Scene difference descriptions:
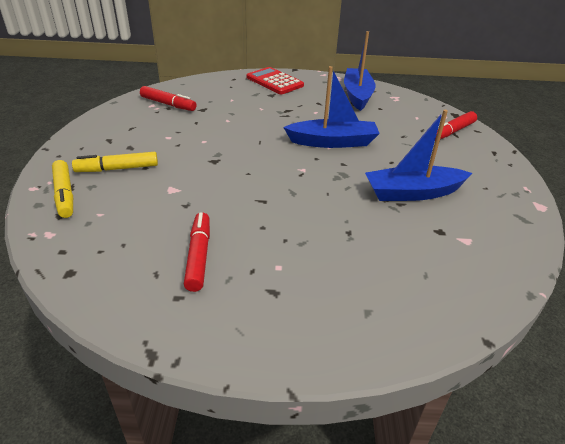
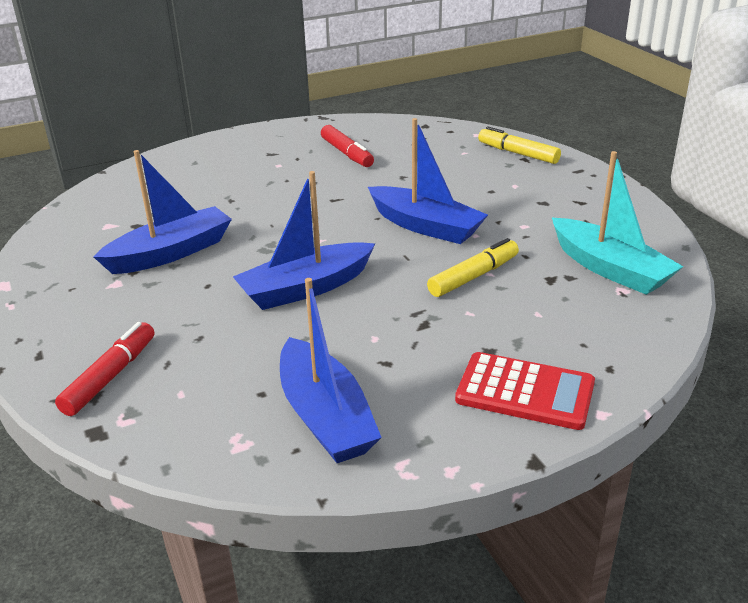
camera: 155 degrees right, 5 degrees down
yellow marker [72,152,158,172] -> yellow marker moved to [427,238,519,297]
red marker [140,86,197,111] -> turquoise boat [552,151,683,295]
none -> blue boat [368,118,488,244]

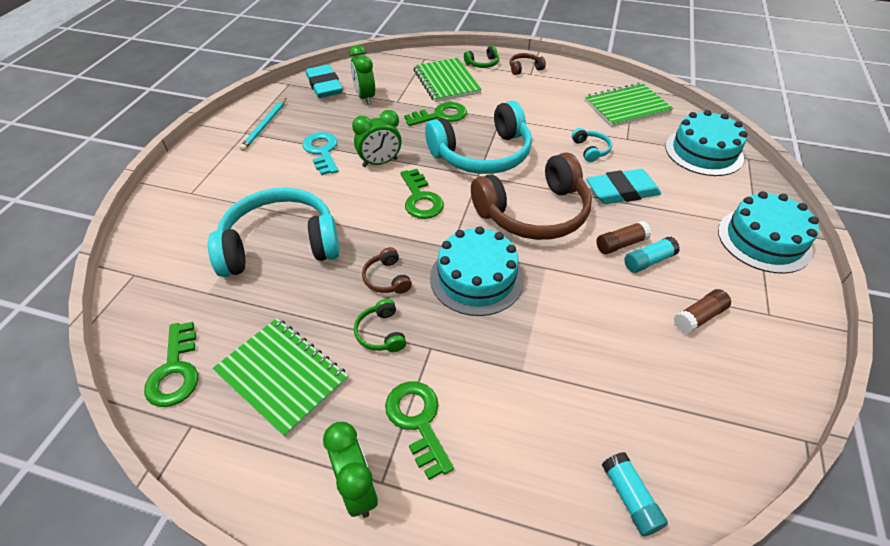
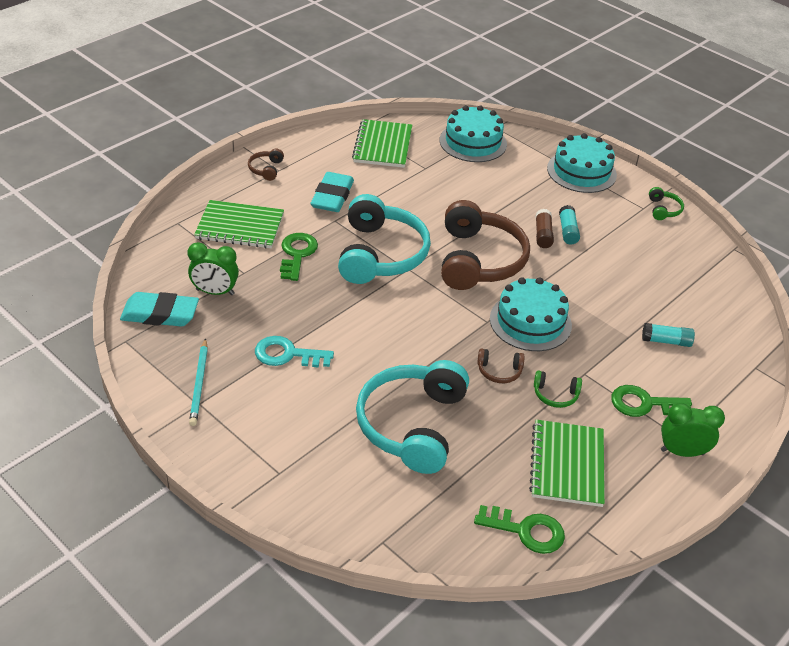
camera: 65 degrees left, 5 degrees down
green notebook [212,318,348,438] -> green notebook turned 60 degrees counterclockwise [529,420,605,507]
turquoise pencil [240,98,286,151] -> turquoise pencil turned 45 degrees clockwise [189,338,208,426]
green clock [352,110,402,167] -> none
green key [401,169,444,219] -> none
green headphones [464,46,499,68] -> green headphones moved to [649,187,684,220]
turquoise headphones [572,128,612,162] -> none
turquoise eraser [586,169,661,204] -> turquoise eraser moved to [311,172,354,212]
turquoise glue stick [602,452,668,536] -> turquoise glue stick moved to [642,323,695,347]
brown glue stick [674,289,731,334] -> none

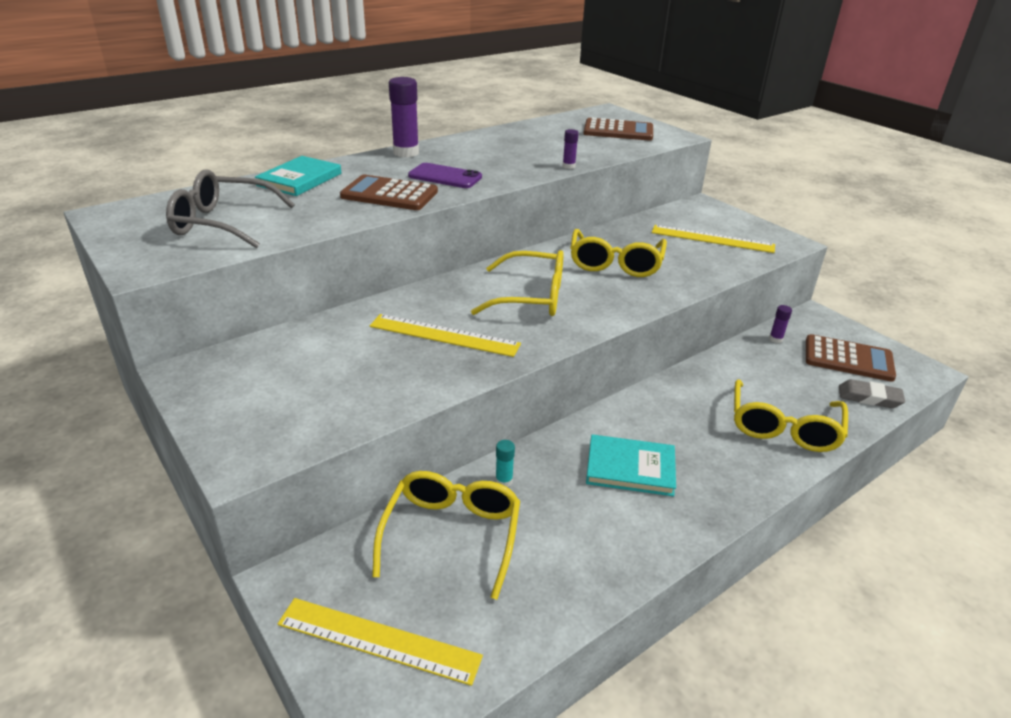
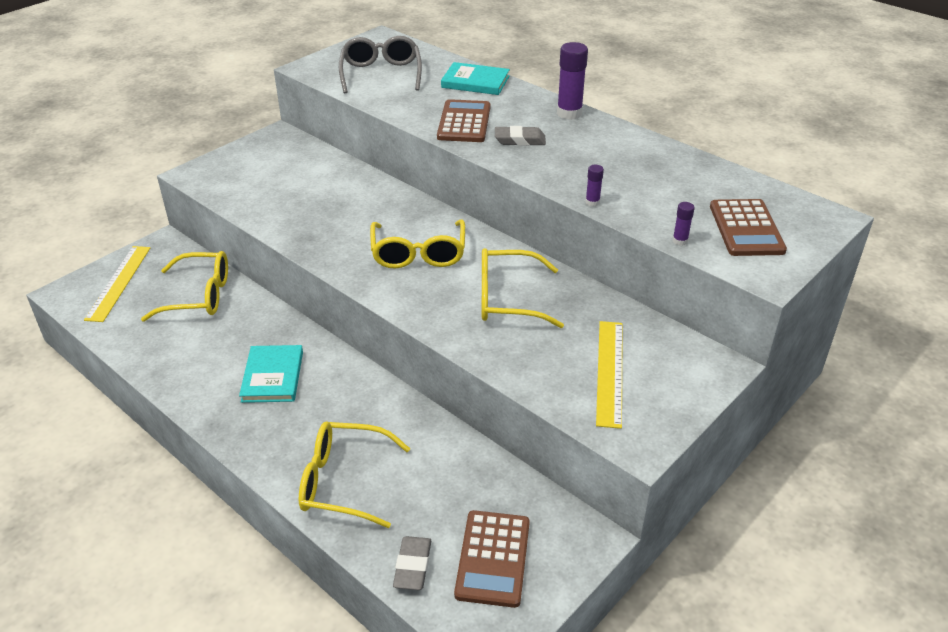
camera: 80 degrees right, 5 degrees up
yellow ruler [370,314,521,357] -> none
purple phone [408,163,482,188] -> grey eraser [495,126,546,146]
turquoise glue stick [495,440,515,487] -> none
purple glue stick [769,305,792,343] -> purple glue stick moved to [673,202,695,246]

▸ Exercise directions
Return exactly the line that contains "purple phone [408,163,482,188]" and every line after it, through the last line of the records.

▸ Response
purple phone [408,163,482,188] -> grey eraser [495,126,546,146]
turquoise glue stick [495,440,515,487] -> none
purple glue stick [769,305,792,343] -> purple glue stick moved to [673,202,695,246]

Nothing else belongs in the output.